Objectif :: Recopie le listing depuis son début jusqu'à la ligne contenant "r4. d''8-^ fis''8( r8 e''4\f |", celle-ci comprise, en remplaçant "Menuet" par "Gavotte" sans rien changer d'autre. Ne mets que cette partie, sans les images.

Matériel fourni ::

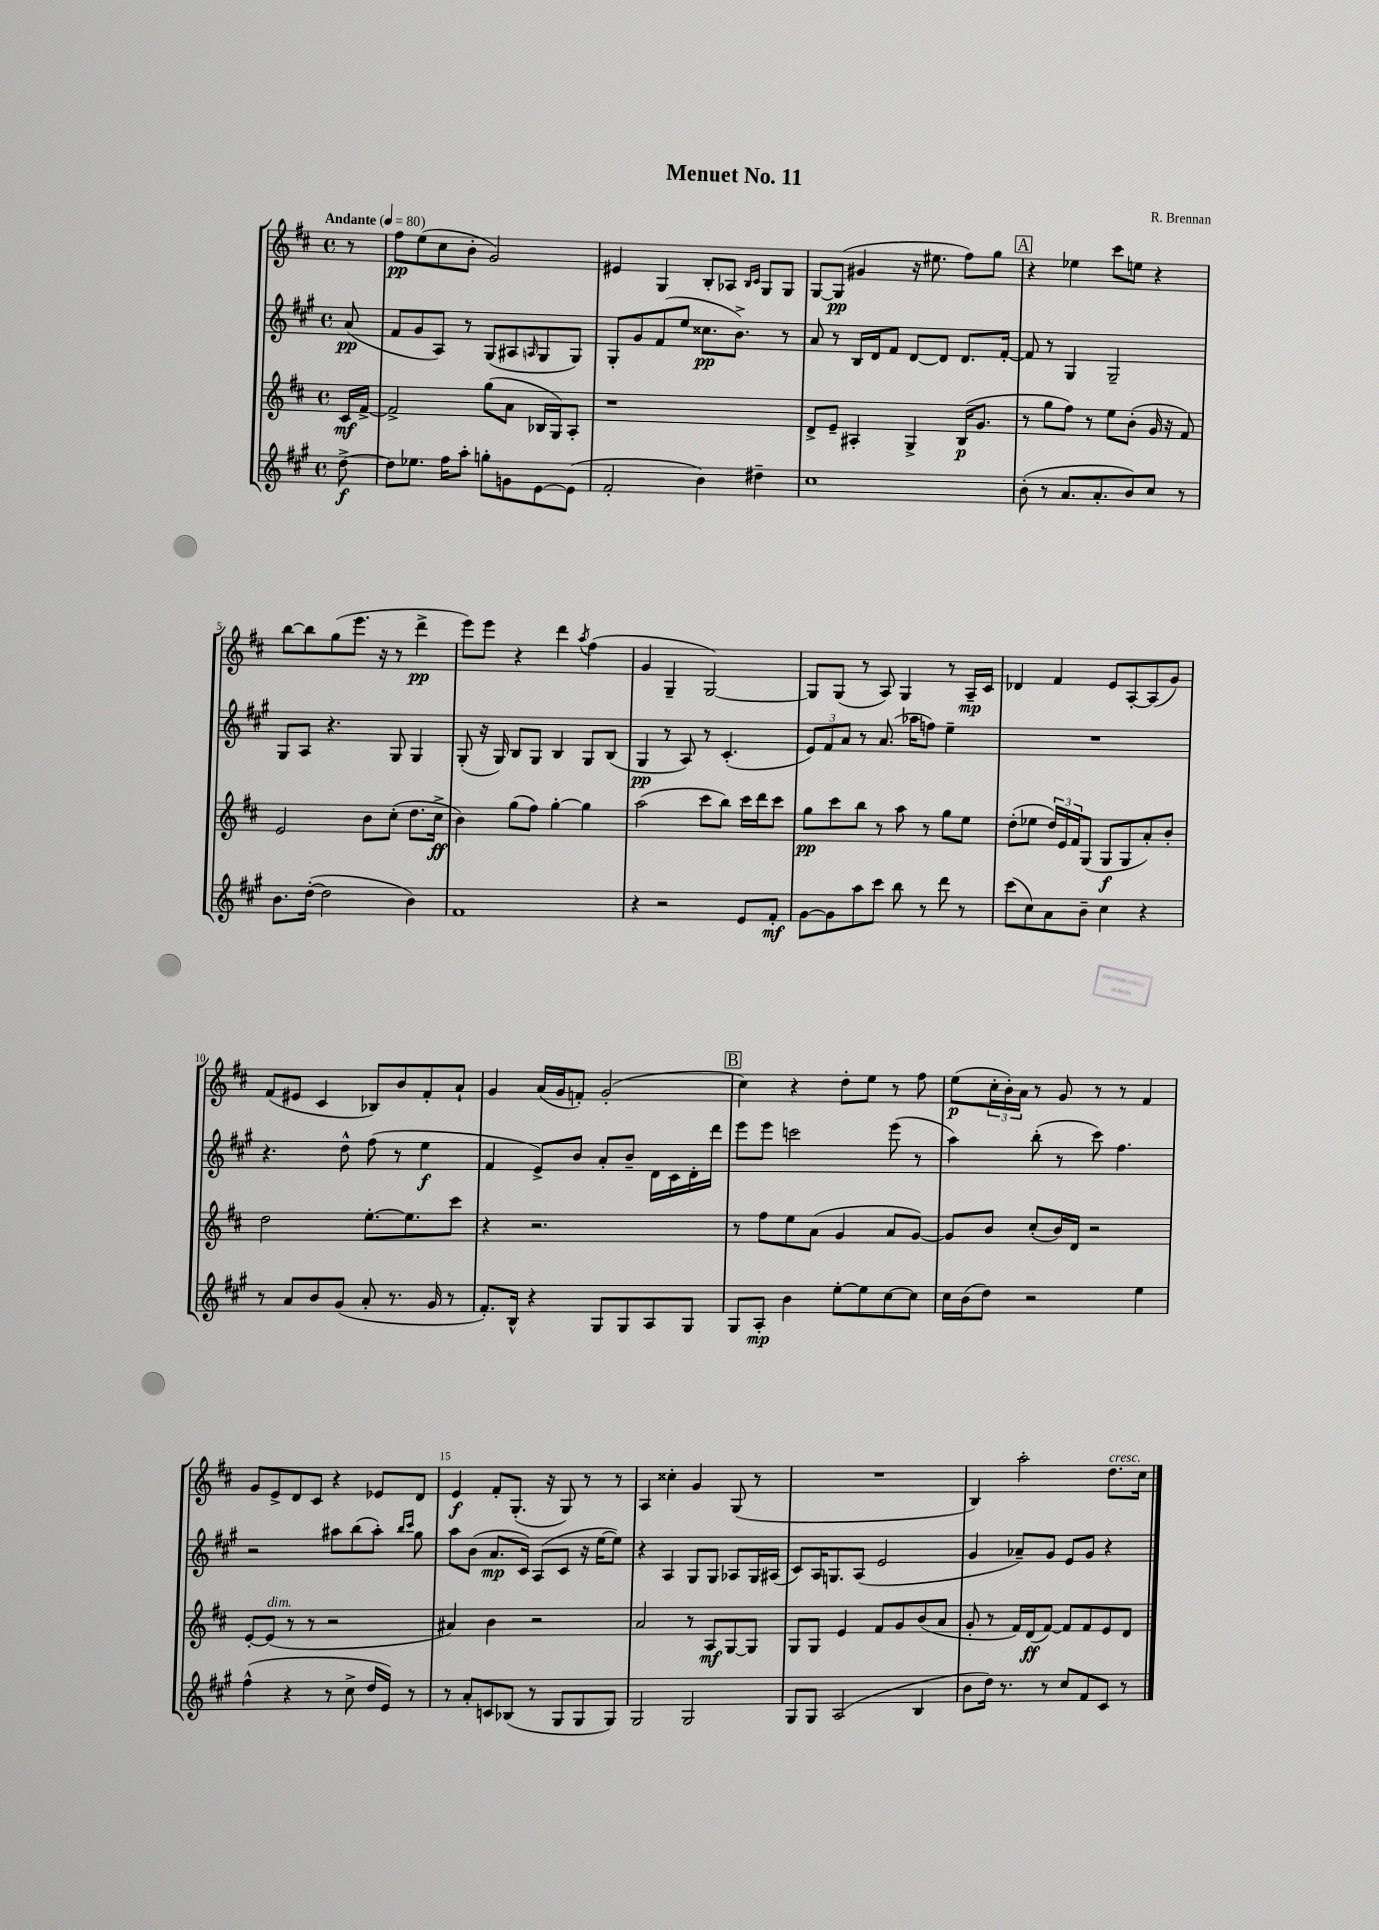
\header { title = "Menuet No. 11" composer = "R. Brennan" }
<<
\new StaffGroup <<
\new Staff = "s0" {
    \clef treble \key d \major \defaultTimeSignature \time 4/4 \partial 8 \tempo "Andante" 4 = 80
    r8 |
    fis''8\pp e''8( cis''8 b'8-. g'2) |
    eis'4 g4 b8-. aes8 \grace { b16 cis'16 } g8 g8 |
    g8~ g8\pp( gis'4 r16 eis''8. fis''8) g''8 |
    \mark \markup { \box "A" } r4 ees''4 cis'''8 e''8 r4 |
    b''8~ b''8 g''8( e'''8. r16 r8 d'''4->\pp |
    e'''8) e'''8 r4 d'''4 \acciaccatura { a''8 } fis''4( |
    g'4 g4-- g2~) |
    g8 g8( r8 a8) g4 r8 a16--\mp cis'16 |
    des'4 fis'4 e'8 a8~-. a8( g'8) |
    fis'8( eis'8 cis'4 bes8) b'8 fis'8-. a'8-! |
    g'4 a'16( g'16 f'8-.) g'2-.( |
    \mark \markup { \box "B" } cis''4) r4 d''8-. e''8 r8 fis''8 |
    e''8\p( \tuplet 3/2 { cis''16-. b'16-.) a'16 } r8 g'8 r8 r8 fis'4 |
    g'8 e'8-> d'8 cis'8 r4 ees'8 d'8 |
    e'4\f fis'8-. g8.-.( r16 g8) r8 r8 |
    a4 cisis''4-. g'4 g8( r8 |
    R1 |
    b4) a''2-. d''8.^\markup { \italic "cresc." } cis''16 \bar "|." |
}
\new Staff = "s1" {
    \clef treble \key a \major \defaultTimeSignature \time 4/4 \partial 8
    a'8\pp( |
    fis'8 gis'8 a8) r8 gis8( ais8 \grace { a16 } gis8 gis8) |
    gis8-. gis'8 fis'8( e''8 cisis''8.\pp b'8.->) r8 |
    a'8 r8 b16 d'16 fis'8 d'8~ d'8 d'8. fis'16~-. |
    \mark \markup { \box "A" } fis'8 r8 gis4 gis2-- |
    gis8 a8 r4. gis8 gis4 |
    gis8-.( r16 gis16) b8 gis8 b4 gis8 b8( |
    gis4\pp r8 a8) r8 cis'4.-.( |
    \tuplet 3/2 { e'8) fis'8 a'8 } r8 a'8.( aes''16 f''8) e''4-- |
    R1 |
    r4. d''8-^ fis''8( r8 e''4\f |
    fis'4 e'8->) b'8 a'8-. b'8-- d'16 cis'16 d'16-. d'''16 |
    \mark \markup { \box "B" } e'''8 e'''8 c'''2 e'''8( r8 |
    a''4) b''8-.( r8 cis'''8) fis''4. |
    r2 ais''8 b''8( ais''8-.) \grace { b''16 cis'''16 } gis''8 |
    a''8 b'8( a'8.\mp cis'16) a8( cis'8 r16 e''16~ e''8) |
    r4 a4 gis8 gis8 aes8 gis16 ais16( |
    cis'8) a16 g8. a8( e'2 |
    gis'4 aes'8--) gis'8 e'8 gis'8 r4 \bar "|." |
}
\new Staff = "s2" {
    \clef treble \key d \major \defaultTimeSignature \time 4/4 \partial 8
    cis'16\mf fis'16~-> |
    fis'2-> g''8( a'8 bes16 g16) a8-. |
    r1 |
    d'8-> e'8-- ais4-. g4-> b16\p( g'8. |
    \mark \markup { \box "A" } r8 g''8 fis''8) r8 e''8 b'8-.( g'16 r16 fis'8) |
    e'2 b'8 cis''8-.( d''8. cis''16->\ff |
    b'4) g''8( fis''8) g''4~-. g''4 |
    a''2( cis'''8 b''8) cis'''16 d'''16 cis'''8 |
    g''8\pp cis'''8 b''8 r8 a''8 r8 g''8 e''8 |
    d''8-.( ees''8 \tuplet 3/2 { d''16) e'16 fis'16 } g8( g8\f g8 a'8-.) b'8-. |
    d''2 e''8.~-. e''8. cis'''8 |
    r4 r2. |
    \mark \markup { \box "B" } r8 fis''8 e''8 a'8( g'4 a'8 g'8~) |
    g'8 b'8 cis''8-.( b'16) d'16 r2 |
    e'8~-. e'8^\markup { \italic "dim." }( r8 r8 r2 |
    ais'4) b'4 r2 |
    a'2 r8 a8\mf g8~ g8 |
    g8 g8 e'4 fis'8 g'8 b'8( a'8 |
    g'8-. r8 fis'16) d'16\ff( fis'8~) fis'8 fis'8 e'8 d'8 \bar "|." |
}
\new Staff = "s3" {
    \clef treble \key a \major \defaultTimeSignature \time 4/4 \partial 8
    d''8~->\f |
    d''8 ees''8. fis''16 a''8-. g''8-. g'8 e'8~ e'8( |
    fis'2-. b'4) dis''4-- |
    cis''1 |
    \mark \markup { \box "A" } b'8-.( r8 a'8. a'8.-. b'8) cis''8 r8 |
    b'8. d''16~-.( d''2 b'4) |
    fis'1 |
    r4 r2 e'8 fis'8-.\mf |
    gis'8~ gis'8 a''8 cis'''8 b''8 r8 d'''8 r8 |
    cis'''8( cis''8) a'8 b'8-- cis''4 r4 |
    r8 a'8 b'8 gis'8( a'8-. r8. gis'16 r8 |
    fis'8.-.) b16-^ r4 gis8 gis8 a8 gis8 |
    \mark \markup { \box "B" } gis8 a8-.\mp b'4 e''8~-. e''8 cis''8~ cis''8 |
    cis''16 b'16( d''8) r2 e''4 |
    fis''4-^( r4 r8 cis''8-> d''16 e'16) r8 |
    r8 a'8-. c'8 bes8( r8 gis8 gis8 gis8) |
    gis2 gis2 |
    gis8 gis8 a2( b4 |
    b'8 d''16) r8. r8 cis''8 fis'8 cis'8 r8 \bar "|." |
}
>>
>>
\layout { \context { \Score \override BarNumber.break-visibility = ##(#f #t #t) barNumberVisibility = #(every-nth-bar-number-visible 5) } }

Résultat complet ::
\header { title = "Gavotte No. 11" composer = "R. Brennan" }
<<
\new StaffGroup <<
\new Staff = "s0" {
    \clef treble \key d \major \defaultTimeSignature \time 4/4 \partial 8 \tempo "Andante" 4 = 80
    r8 |
    fis''8\pp e''8( cis''8 b'8-. g'2) |
    eis'4 g4 b8-. aes8 \grace { b16 cis'16 } g8 g8 |
    g8~ g8\pp( gis'4 r16 eis''8. fis''8) g''8 |
    \mark \markup { \box "A" } r4 ees''4 cis'''8 e''8 r4 |
    b''8~ b''8 g''8( e'''8. r16 r8 d'''4->\pp |
    e'''8) e'''8 r4 d'''4 \acciaccatura { a''8 } fis''4( |
    g'4 g4-- g2~) |
    g8 g8( r8 a8) g4 r8 a16--\mp cis'16 |
    des'4 fis'4 e'8 a8~-. a8( g'8) |
    fis'8( eis'8 cis'4 bes8) b'8 fis'8-. a'8-! |
    g'4 a'16( g'16 f'8-.) g'2-.( |
    \mark \markup { \box "B" } cis''4) r4 d''8-. e''8 r8 fis''8 |
    e''8\p( \tuplet 3/2 { cis''16-. b'16-.) a'16 } r8 g'8 r8 r8 fis'4 |
    g'8 e'8-> d'8 cis'8 r4 ees'8 d'8 |
    e'4\f fis'8-. g8.-.( r16 g8) r8 r8 |
    a4 cisis''4-. g'4 g8( r8 |
    R1 |
    b4) a''2-. d''8.^\markup { \italic "cresc." } cis''16 \bar "|." |
}
\new Staff = "s1" {
    \clef treble \key a \major \defaultTimeSignature \time 4/4 \partial 8
    a'8\pp( |
    fis'8 gis'8 a8) r8 gis8( ais8 \grace { a16 } gis8 gis8) |
    gis8-. gis'8 fis'8( e''8 cisis''8.\pp b'8.->) r8 |
    a'8 r8 b16 d'16 fis'8 d'8~ d'8 d'8. fis'16~-. |
    \mark \markup { \box "A" } fis'8 r8 gis4 gis2-- |
    gis8 a8 r4. gis8 gis4 |
    gis8-.( r16 gis16) b8 gis8 b4 gis8 b8( |
    gis4\pp r8 a8) r8 cis'4.-.( |
    \tuplet 3/2 { e'8) fis'8 a'8 } r8 a'8.( aes''16 f''8) e''4-- |
    R1 |
    r4. d''8-^ fis''8( r8 e''4\f |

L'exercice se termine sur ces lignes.